TASK PROMPT ->
Give the data again exactly, without its images.

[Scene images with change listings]
┌──
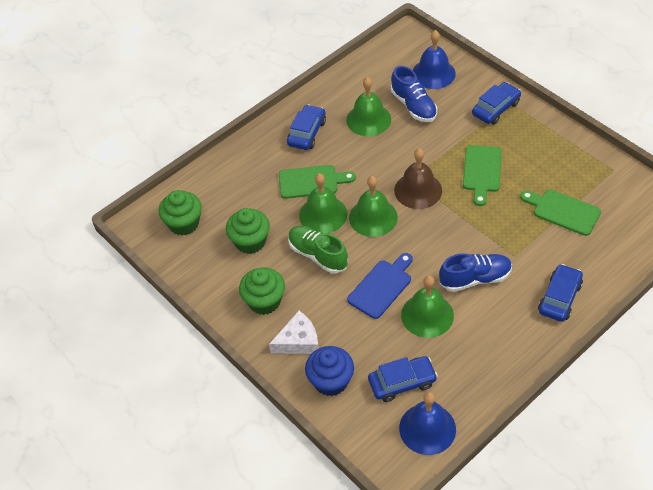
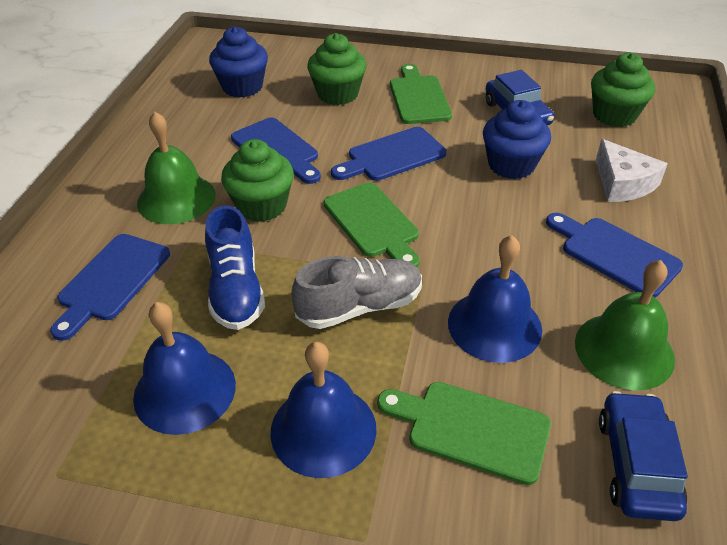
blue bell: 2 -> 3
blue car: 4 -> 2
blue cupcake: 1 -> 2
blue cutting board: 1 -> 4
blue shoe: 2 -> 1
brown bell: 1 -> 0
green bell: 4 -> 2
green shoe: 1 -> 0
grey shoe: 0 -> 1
└──
SOLVED PROBLEM ->
blue bell: 2 -> 3
blue car: 4 -> 2
blue cupcake: 1 -> 2
blue cutting board: 1 -> 4
blue shoe: 2 -> 1
brown bell: 1 -> 0
green bell: 4 -> 2
green shoe: 1 -> 0
grey shoe: 0 -> 1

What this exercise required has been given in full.